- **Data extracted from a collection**
◆ ◆ ◆ ◆ ◆ ◆ ◆

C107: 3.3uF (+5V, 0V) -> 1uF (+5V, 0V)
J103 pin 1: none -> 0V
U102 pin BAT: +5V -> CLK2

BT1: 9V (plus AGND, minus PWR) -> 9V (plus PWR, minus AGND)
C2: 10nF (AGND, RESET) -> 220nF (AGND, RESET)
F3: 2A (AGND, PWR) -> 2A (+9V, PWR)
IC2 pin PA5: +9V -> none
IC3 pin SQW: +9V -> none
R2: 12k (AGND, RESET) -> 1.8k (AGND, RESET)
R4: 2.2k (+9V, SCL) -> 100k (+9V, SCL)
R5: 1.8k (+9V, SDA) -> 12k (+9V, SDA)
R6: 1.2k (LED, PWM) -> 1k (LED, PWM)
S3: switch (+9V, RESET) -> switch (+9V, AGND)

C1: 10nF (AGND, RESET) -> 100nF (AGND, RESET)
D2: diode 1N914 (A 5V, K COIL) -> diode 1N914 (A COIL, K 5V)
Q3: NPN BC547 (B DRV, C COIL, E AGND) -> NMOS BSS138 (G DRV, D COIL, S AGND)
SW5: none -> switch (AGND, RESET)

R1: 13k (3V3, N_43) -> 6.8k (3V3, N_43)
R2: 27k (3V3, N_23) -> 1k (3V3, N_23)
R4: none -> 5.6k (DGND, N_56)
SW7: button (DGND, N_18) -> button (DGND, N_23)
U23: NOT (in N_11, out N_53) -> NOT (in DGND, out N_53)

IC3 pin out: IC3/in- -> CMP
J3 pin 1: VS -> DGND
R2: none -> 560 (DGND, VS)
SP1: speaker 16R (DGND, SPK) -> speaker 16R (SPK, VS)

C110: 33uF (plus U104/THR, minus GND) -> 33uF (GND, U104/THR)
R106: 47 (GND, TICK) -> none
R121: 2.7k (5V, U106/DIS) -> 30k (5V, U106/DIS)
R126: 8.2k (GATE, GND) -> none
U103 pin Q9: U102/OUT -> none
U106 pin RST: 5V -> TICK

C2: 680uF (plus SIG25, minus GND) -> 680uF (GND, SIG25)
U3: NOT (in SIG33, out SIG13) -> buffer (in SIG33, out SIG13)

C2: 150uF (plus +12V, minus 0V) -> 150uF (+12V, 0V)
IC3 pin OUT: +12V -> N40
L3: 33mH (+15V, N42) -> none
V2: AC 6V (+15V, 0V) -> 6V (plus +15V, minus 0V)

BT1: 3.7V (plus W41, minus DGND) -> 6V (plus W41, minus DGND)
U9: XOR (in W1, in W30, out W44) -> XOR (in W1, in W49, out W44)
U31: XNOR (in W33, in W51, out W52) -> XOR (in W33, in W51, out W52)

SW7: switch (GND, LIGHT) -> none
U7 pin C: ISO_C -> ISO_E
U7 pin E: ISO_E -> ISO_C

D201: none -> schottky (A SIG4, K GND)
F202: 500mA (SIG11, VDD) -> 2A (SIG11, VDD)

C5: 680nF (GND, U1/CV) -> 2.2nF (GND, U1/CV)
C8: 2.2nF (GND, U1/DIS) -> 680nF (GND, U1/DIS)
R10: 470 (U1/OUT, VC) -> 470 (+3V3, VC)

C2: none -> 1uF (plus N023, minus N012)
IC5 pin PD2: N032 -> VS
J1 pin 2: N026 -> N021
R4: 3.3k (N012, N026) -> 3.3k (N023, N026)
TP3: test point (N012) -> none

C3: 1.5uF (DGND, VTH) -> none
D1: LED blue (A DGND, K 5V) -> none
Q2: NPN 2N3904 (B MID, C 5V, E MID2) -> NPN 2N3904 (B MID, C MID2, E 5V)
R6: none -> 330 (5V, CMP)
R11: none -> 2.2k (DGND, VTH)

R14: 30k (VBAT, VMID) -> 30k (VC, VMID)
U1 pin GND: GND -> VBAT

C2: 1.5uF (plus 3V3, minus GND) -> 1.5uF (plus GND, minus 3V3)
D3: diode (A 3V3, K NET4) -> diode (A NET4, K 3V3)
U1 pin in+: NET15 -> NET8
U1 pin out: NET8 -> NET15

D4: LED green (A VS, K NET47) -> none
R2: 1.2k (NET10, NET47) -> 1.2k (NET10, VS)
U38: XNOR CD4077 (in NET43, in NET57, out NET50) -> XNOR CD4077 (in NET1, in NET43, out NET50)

◆ ◆ ◆ ◆ ◆ ◆ ◆

- **EXERCISE INSTRUCTIONS**
Which of the lines above include the word "minus"? List those lines.

- **ANSWER**
BT1: 9V (plus AGND, minus PWR) -> 9V (plus PWR, minus AGND)
C110: 33uF (plus U104/THR, minus GND) -> 33uF (GND, U104/THR)
C2: 680uF (plus SIG25, minus GND) -> 680uF (GND, SIG25)
C2: 150uF (plus +12V, minus 0V) -> 150uF (+12V, 0V)
V2: AC 6V (+15V, 0V) -> 6V (plus +15V, minus 0V)
BT1: 3.7V (plus W41, minus DGND) -> 6V (plus W41, minus DGND)
C2: none -> 1uF (plus N023, minus N012)
C2: 1.5uF (plus 3V3, minus GND) -> 1.5uF (plus GND, minus 3V3)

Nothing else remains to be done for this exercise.